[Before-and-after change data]
....................

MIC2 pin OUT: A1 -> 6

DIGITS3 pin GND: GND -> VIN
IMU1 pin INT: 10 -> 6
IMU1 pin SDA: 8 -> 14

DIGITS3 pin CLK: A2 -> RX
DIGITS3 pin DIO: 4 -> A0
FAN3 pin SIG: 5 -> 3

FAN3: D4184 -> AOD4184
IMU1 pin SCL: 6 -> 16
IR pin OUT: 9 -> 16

....................

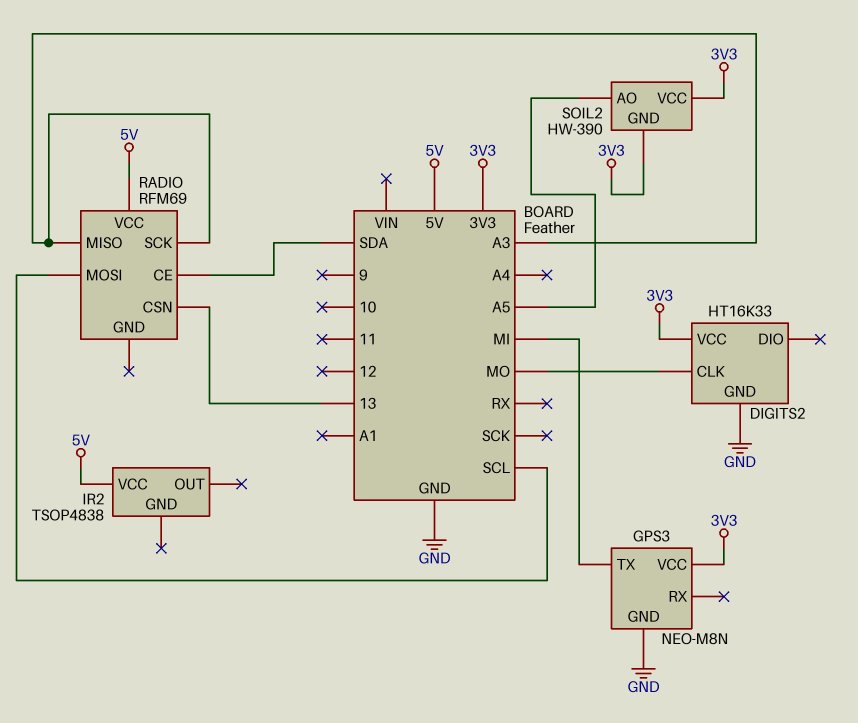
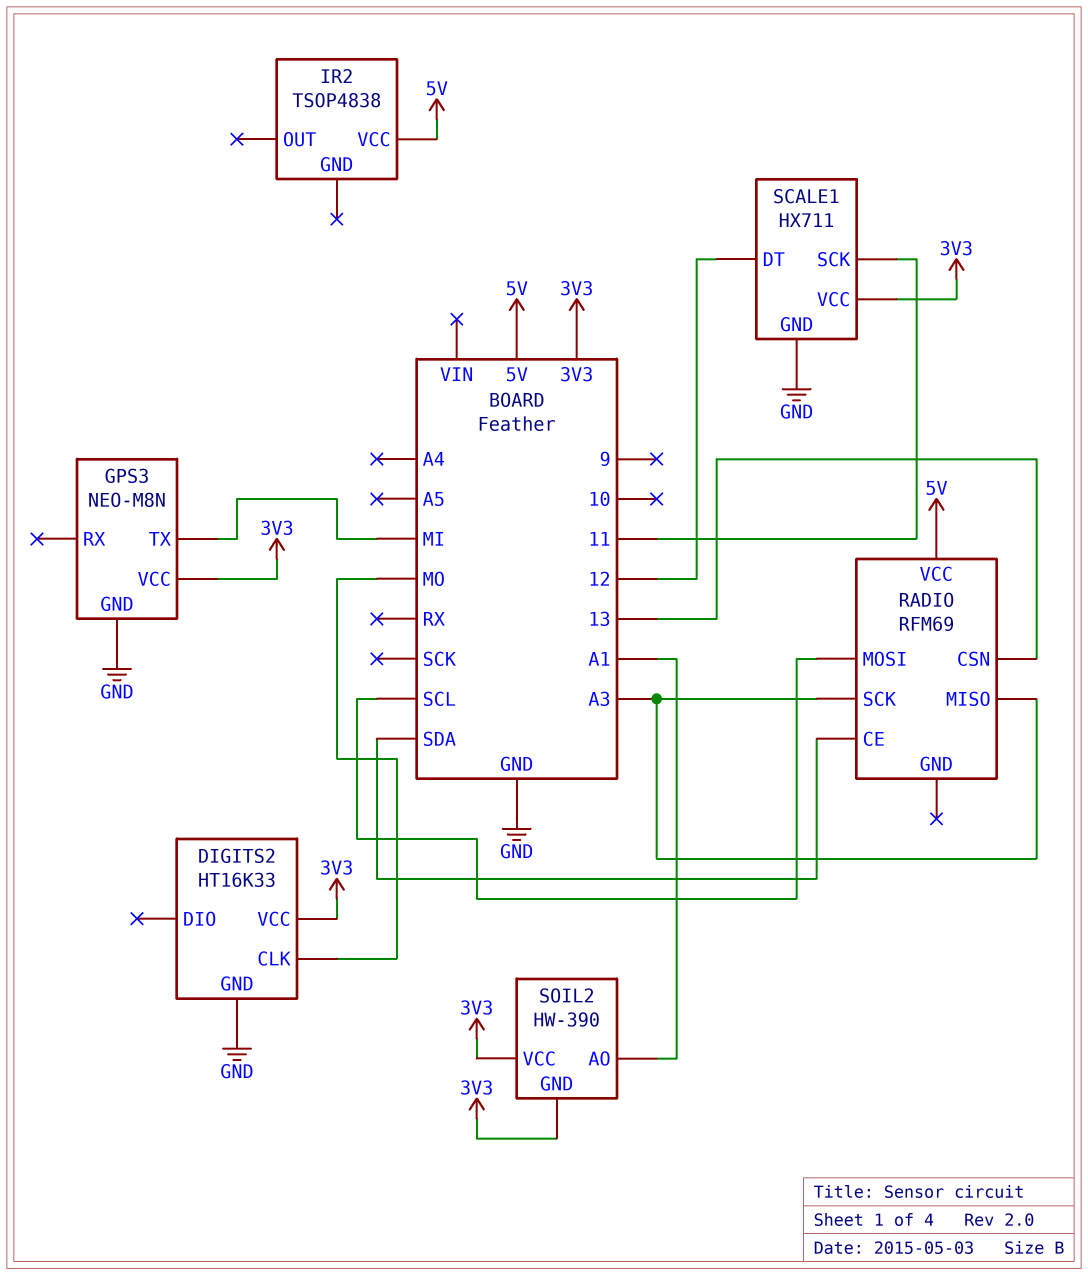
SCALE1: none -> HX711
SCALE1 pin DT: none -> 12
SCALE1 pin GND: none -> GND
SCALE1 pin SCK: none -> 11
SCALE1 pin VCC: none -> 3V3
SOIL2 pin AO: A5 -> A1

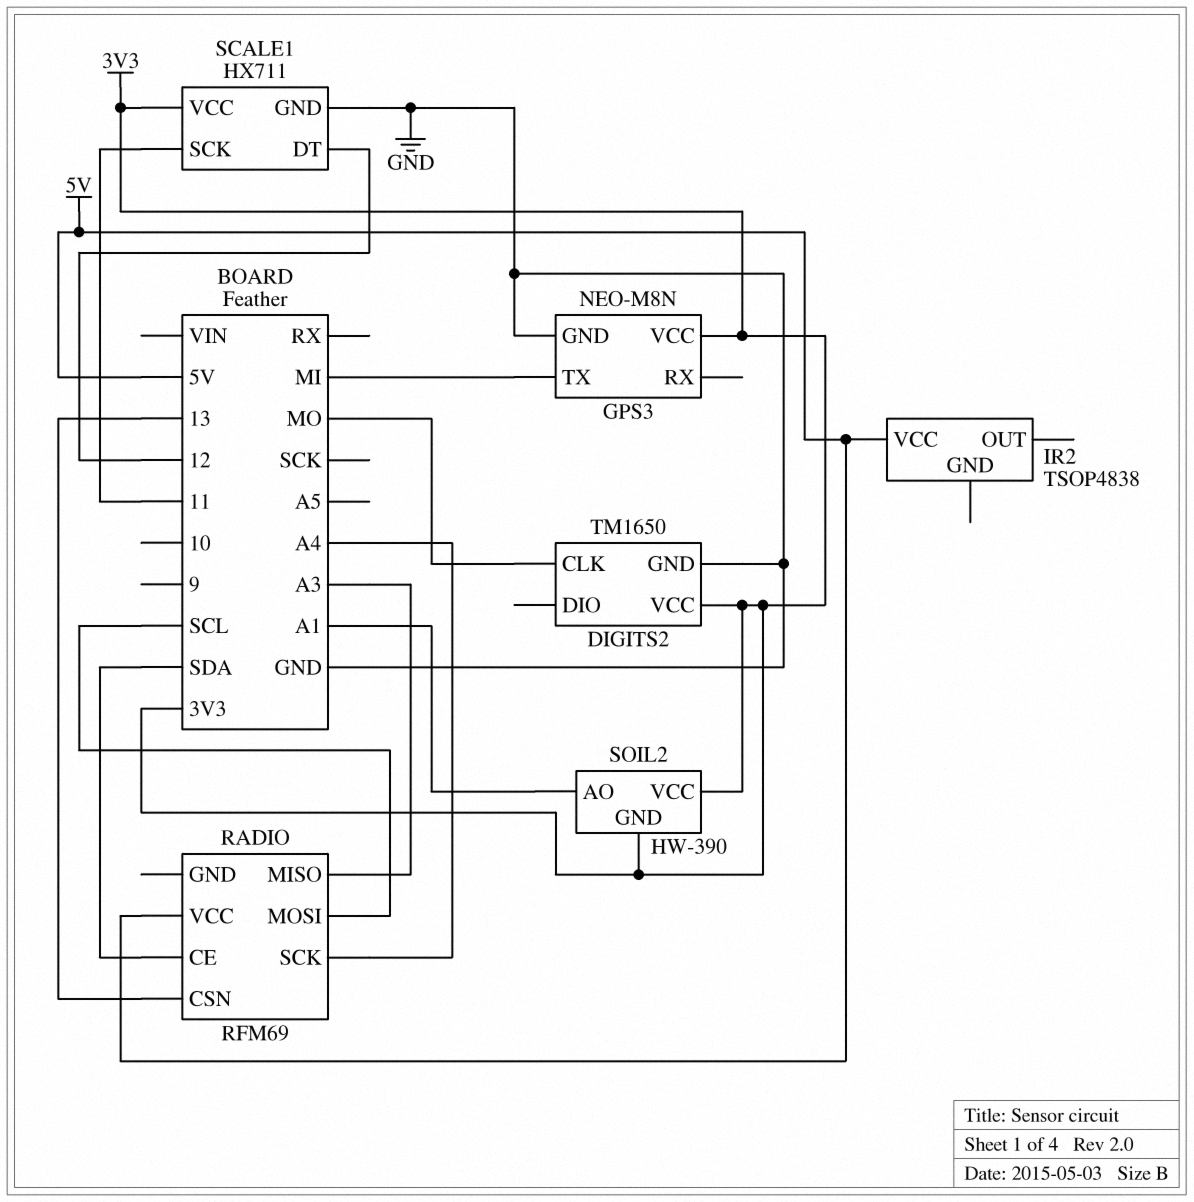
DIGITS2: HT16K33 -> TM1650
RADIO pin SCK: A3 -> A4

....................

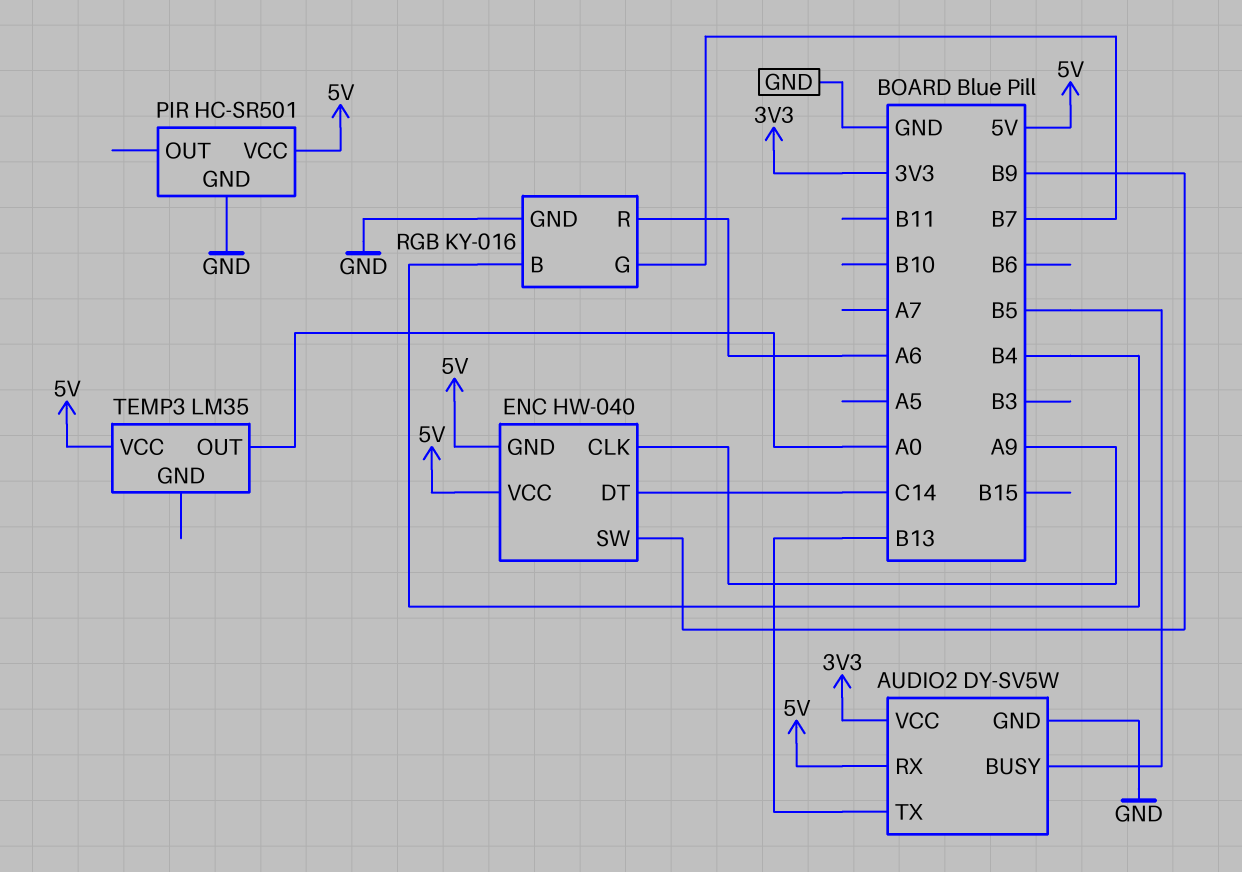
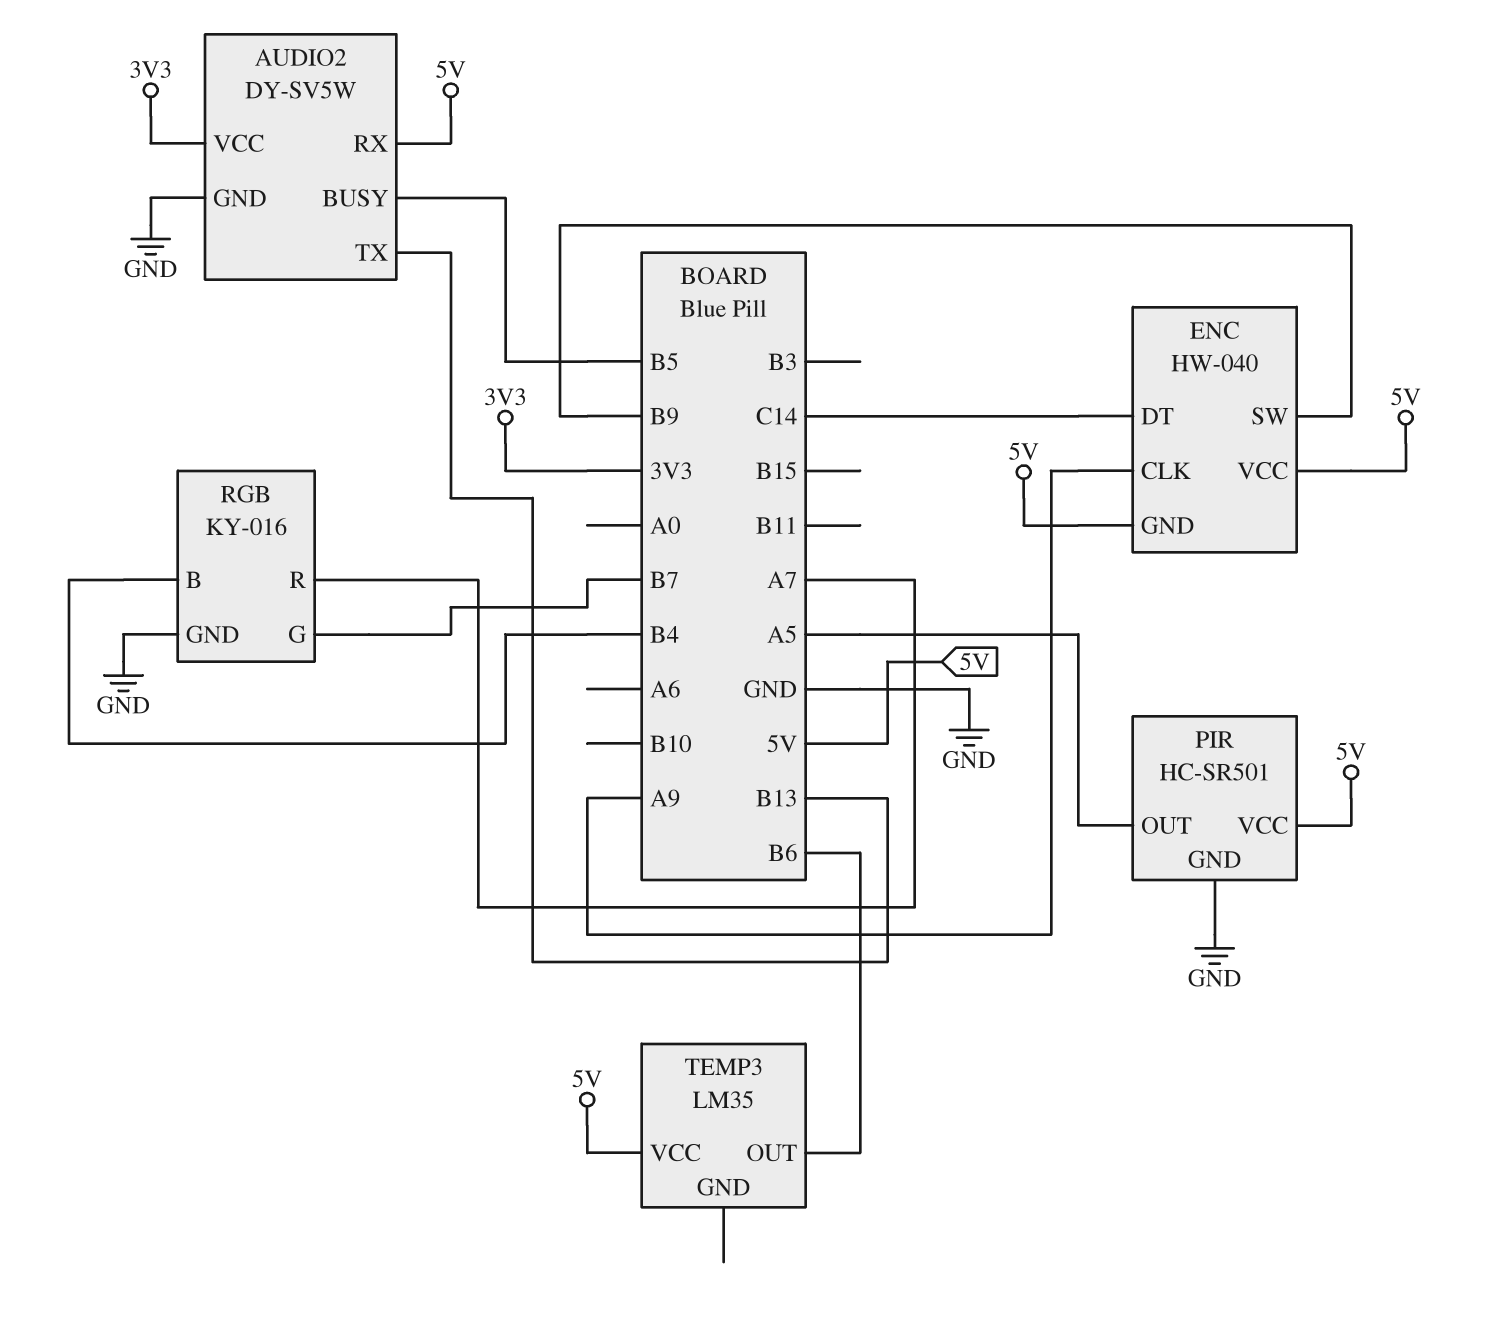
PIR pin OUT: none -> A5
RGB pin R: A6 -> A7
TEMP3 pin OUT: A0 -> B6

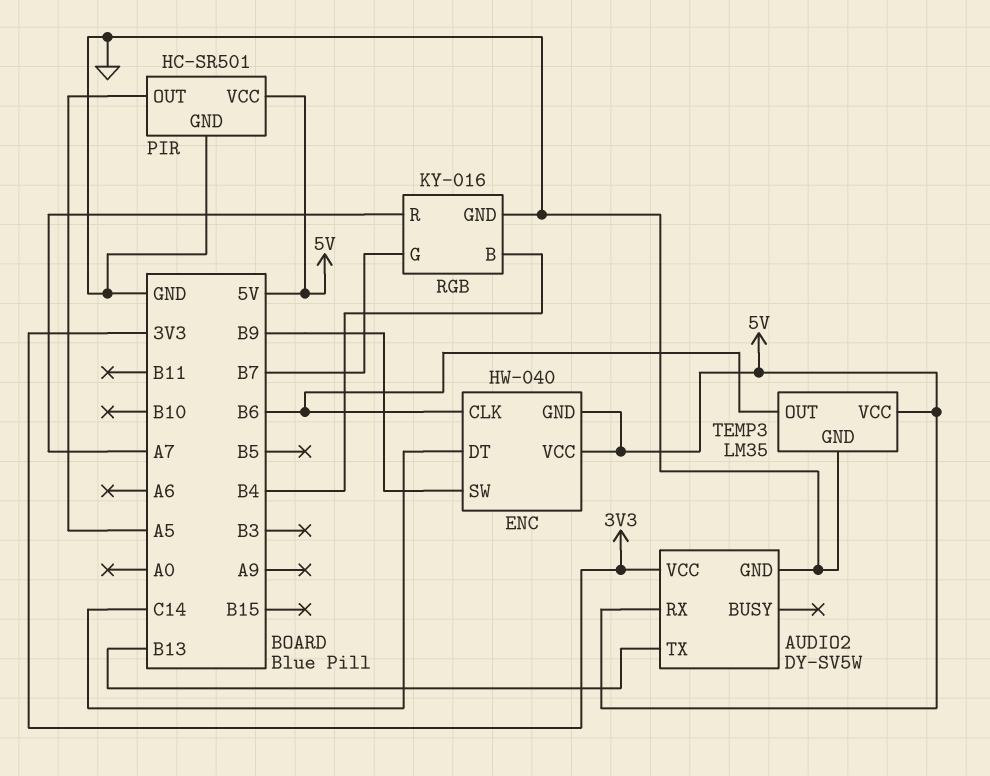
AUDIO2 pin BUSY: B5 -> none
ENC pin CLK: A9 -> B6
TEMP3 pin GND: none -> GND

....................

Exercise brief:
Your task is to copy every line in the entries that holds the string "none".

Response area:
SCALE1: none -> HX711
SCALE1 pin DT: none -> 12
SCALE1 pin GND: none -> GND
SCALE1 pin SCK: none -> 11
SCALE1 pin VCC: none -> 3V3
PIR pin OUT: none -> A5
AUDIO2 pin BUSY: B5 -> none
TEMP3 pin GND: none -> GND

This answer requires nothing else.